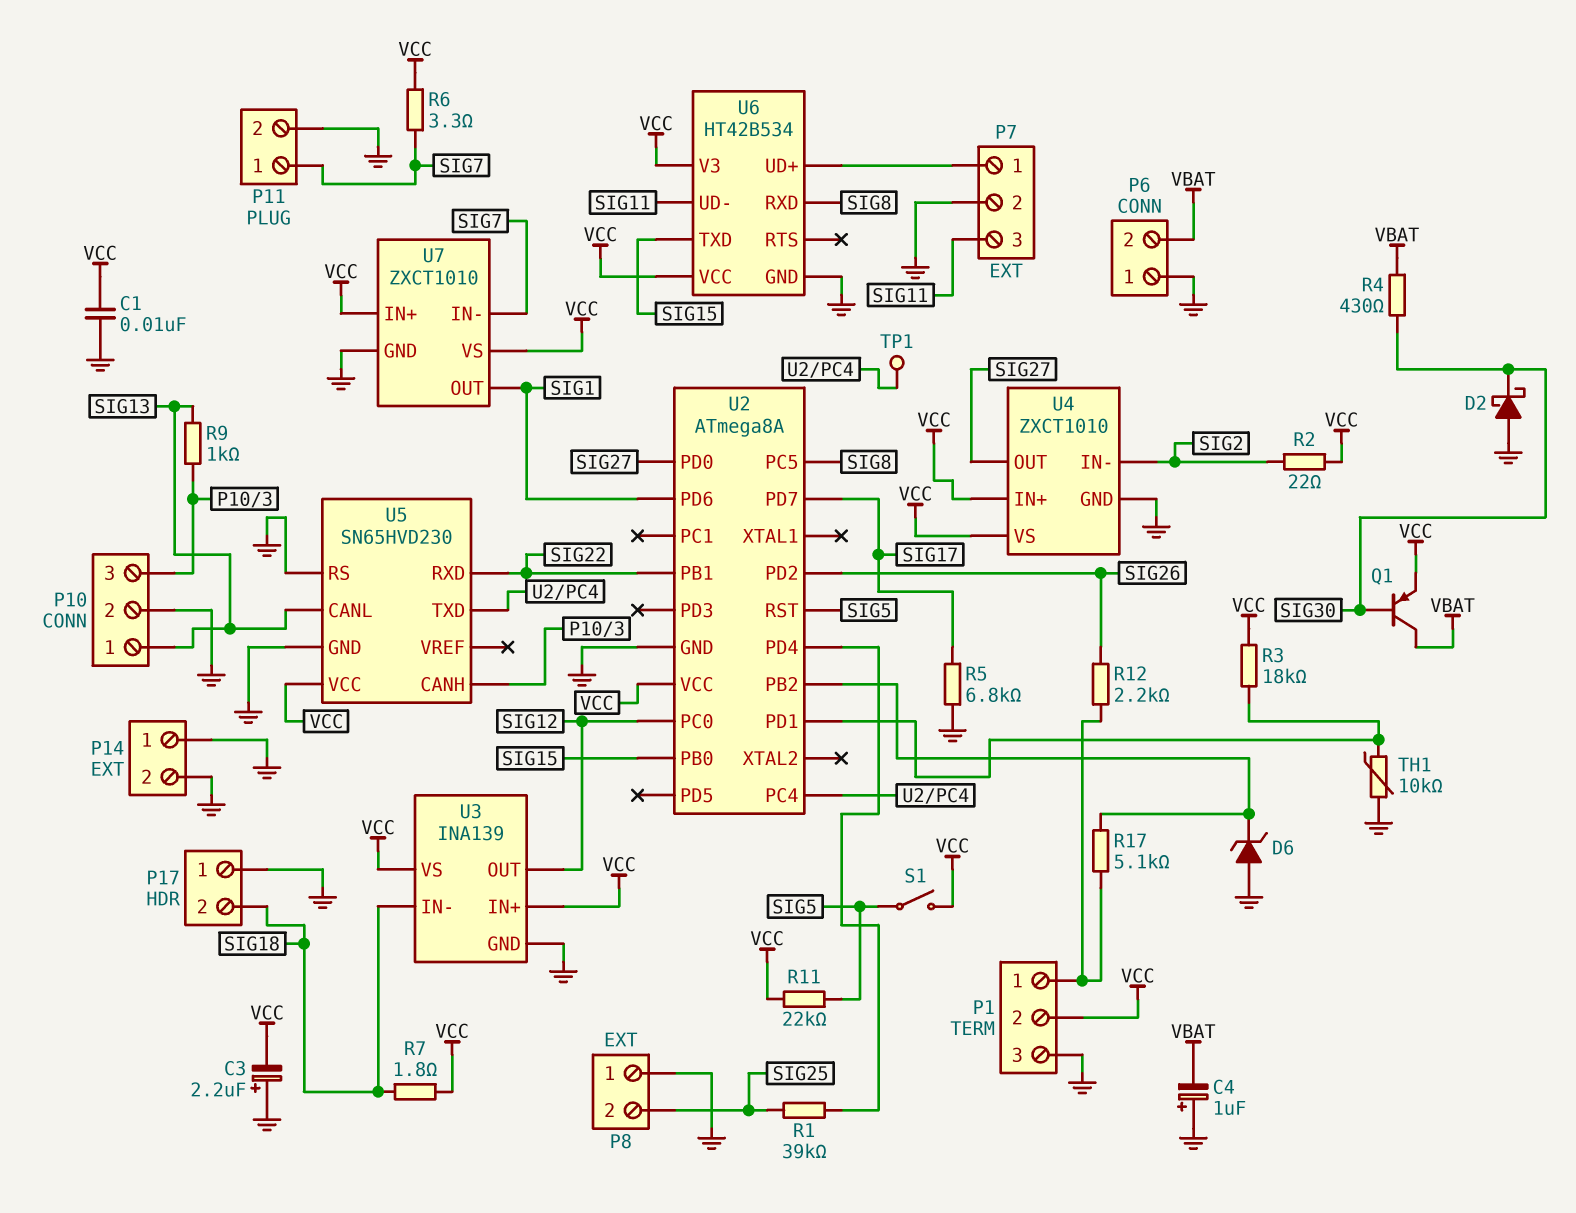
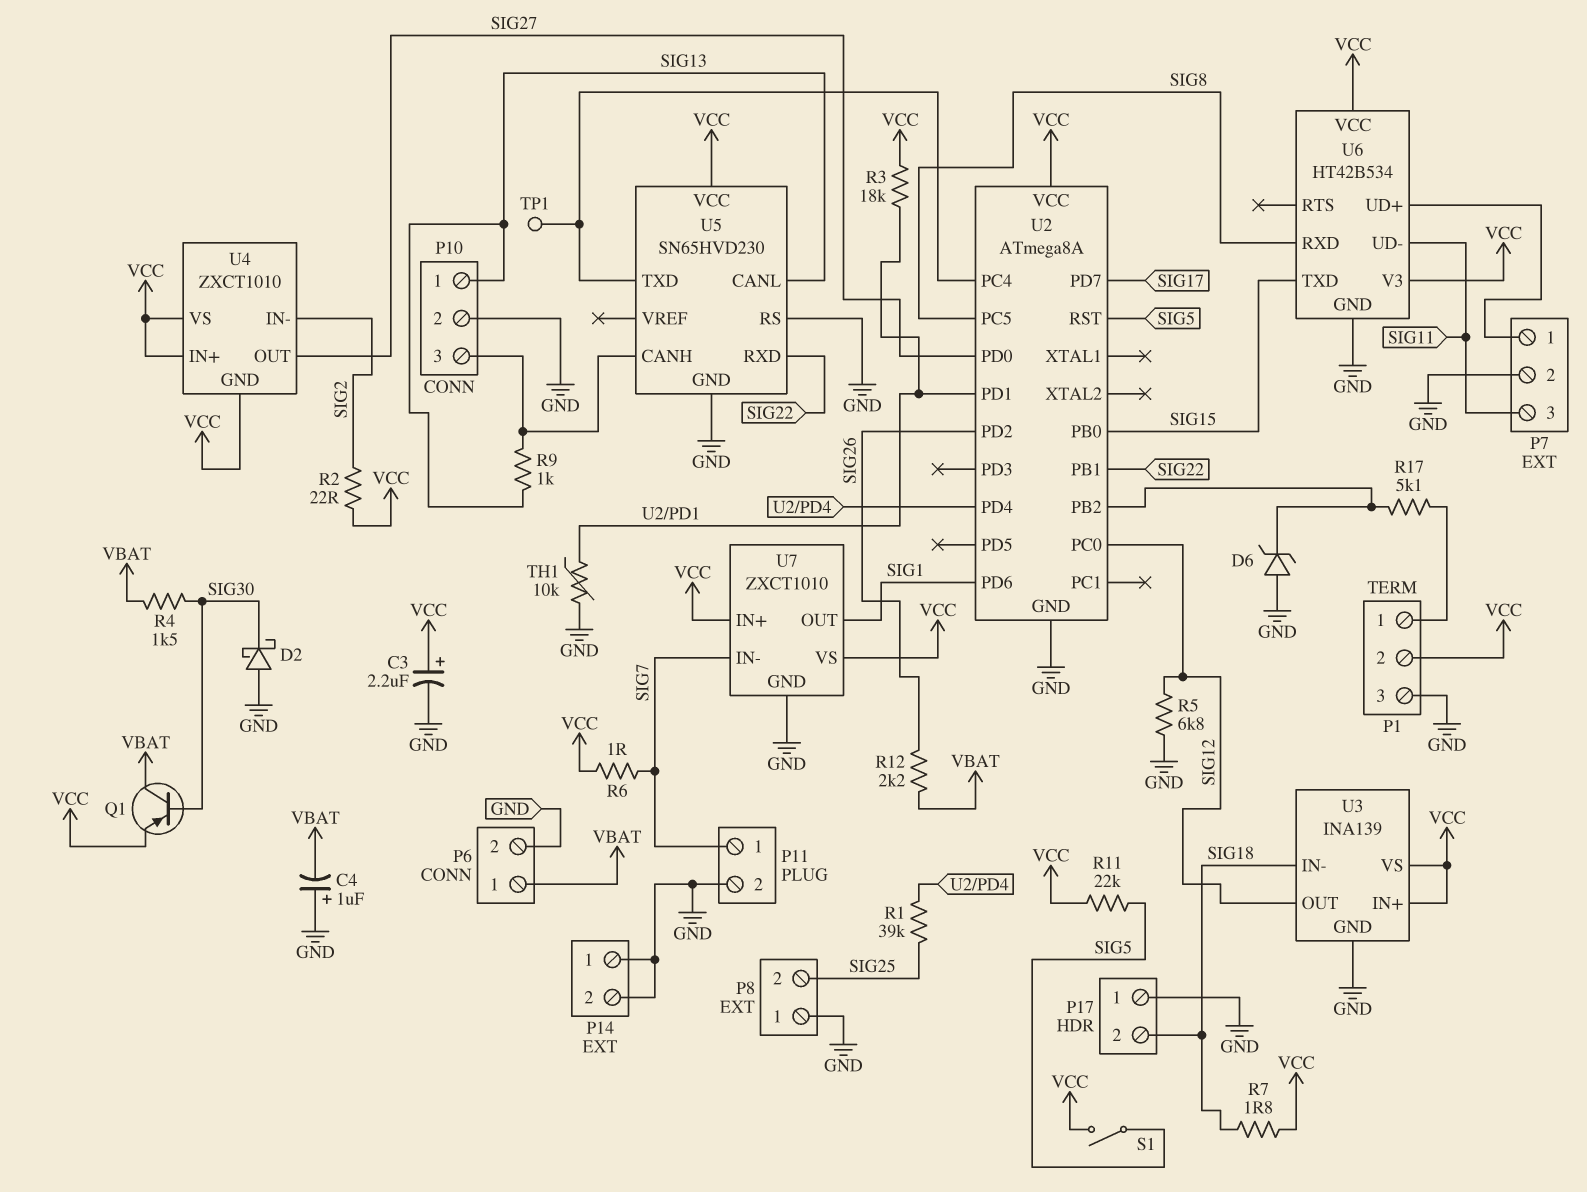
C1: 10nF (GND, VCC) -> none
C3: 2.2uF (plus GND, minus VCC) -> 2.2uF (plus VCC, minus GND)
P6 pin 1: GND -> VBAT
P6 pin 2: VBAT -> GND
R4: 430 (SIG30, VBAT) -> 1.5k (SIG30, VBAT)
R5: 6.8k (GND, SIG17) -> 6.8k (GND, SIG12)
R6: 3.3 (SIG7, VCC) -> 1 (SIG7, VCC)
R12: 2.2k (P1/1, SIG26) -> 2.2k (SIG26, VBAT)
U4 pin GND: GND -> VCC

+ + + + +

Assigned task ->
Set the listing down again exactly, skipping each picture.

Solution for this task ->
C1: 10nF (GND, VCC) -> none
C3: 2.2uF (plus GND, minus VCC) -> 2.2uF (plus VCC, minus GND)
P6 pin 1: GND -> VBAT
P6 pin 2: VBAT -> GND
R4: 430 (SIG30, VBAT) -> 1.5k (SIG30, VBAT)
R5: 6.8k (GND, SIG17) -> 6.8k (GND, SIG12)
R6: 3.3 (SIG7, VCC) -> 1 (SIG7, VCC)
R12: 2.2k (P1/1, SIG26) -> 2.2k (SIG26, VBAT)
U4 pin GND: GND -> VCC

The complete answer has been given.